YOUR GOAL:
Copy each line below that includes "brick".
★ ★ ★ ★
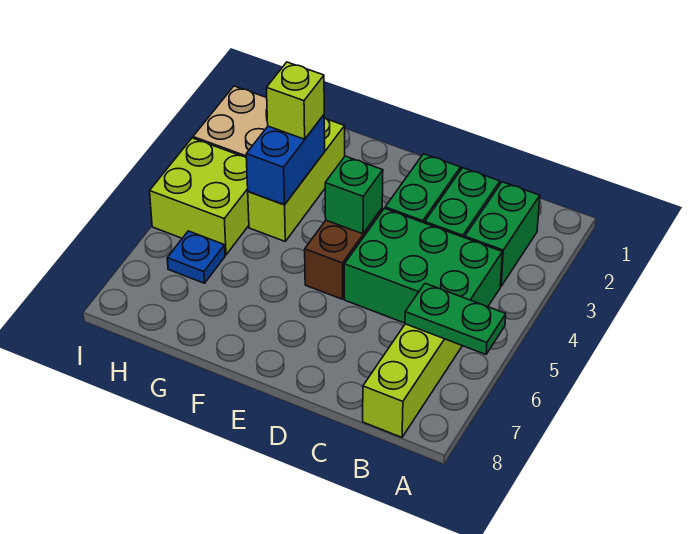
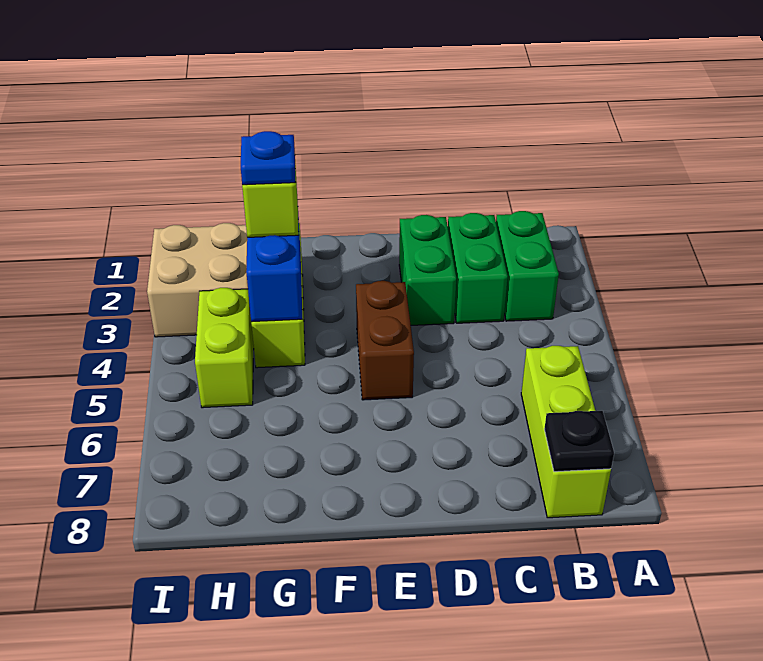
green plate A6:B6 level 2 -> none
green brick B4:D5 level 1 -> none
none -> black plate B8 level 2
green brick E4 level 2 -> none
lime brick H4:I5 level 1 -> lime brick H4:H5 level 1
blue plate H6 level 1 -> blue plate G3 level 4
★ ★ ★ ★
EXERCISE RESULT:
green brick B4:D5 level 1 -> none
green brick E4 level 2 -> none
lime brick H4:I5 level 1 -> lime brick H4:H5 level 1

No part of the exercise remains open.